Assignment -
Write out exactly the lines from the one with "white mouse [373,238,423,313] -> none" through the last line of the data below, but not the pictures.

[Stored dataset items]
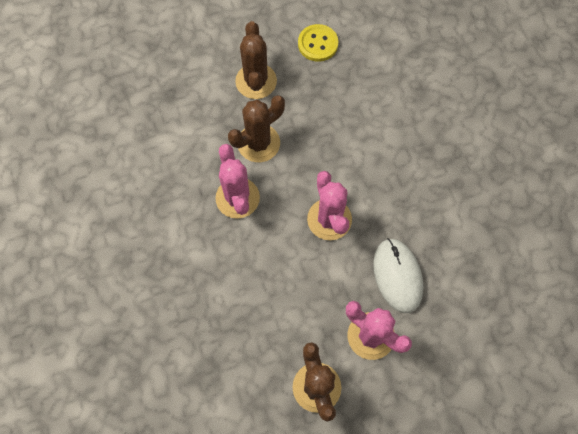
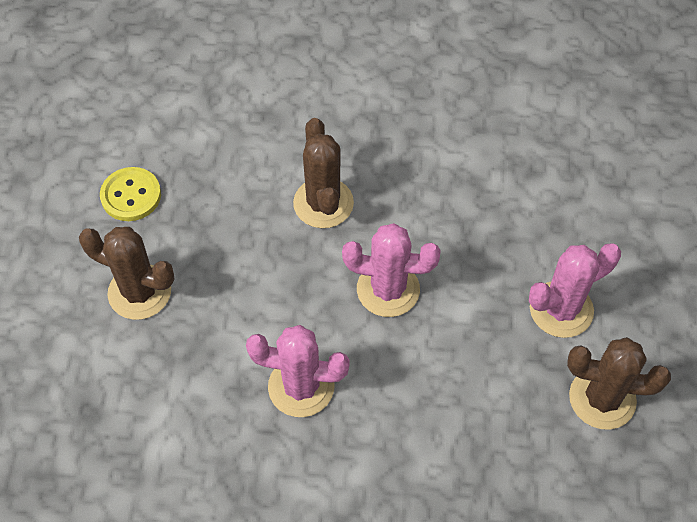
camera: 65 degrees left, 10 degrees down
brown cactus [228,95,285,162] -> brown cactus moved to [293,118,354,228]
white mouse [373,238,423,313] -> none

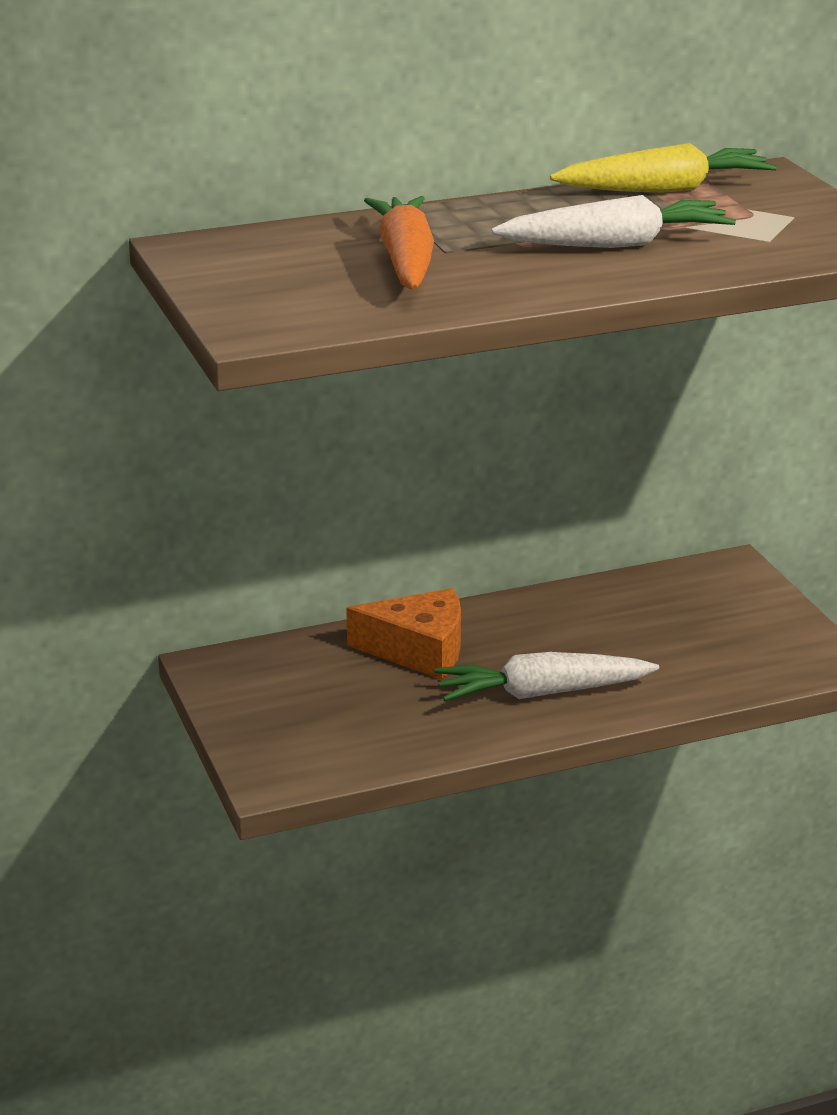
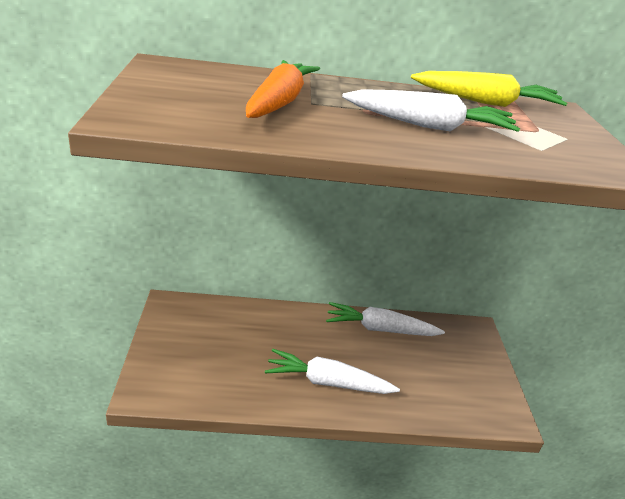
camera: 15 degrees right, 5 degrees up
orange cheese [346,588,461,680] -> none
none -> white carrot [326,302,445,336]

Task result -
white mouse [373,238,423,313] -> none

camera: 15 degrees right, 5 degrees up
orange cheese [346,588,461,680] -> none
none -> white carrot [326,302,445,336]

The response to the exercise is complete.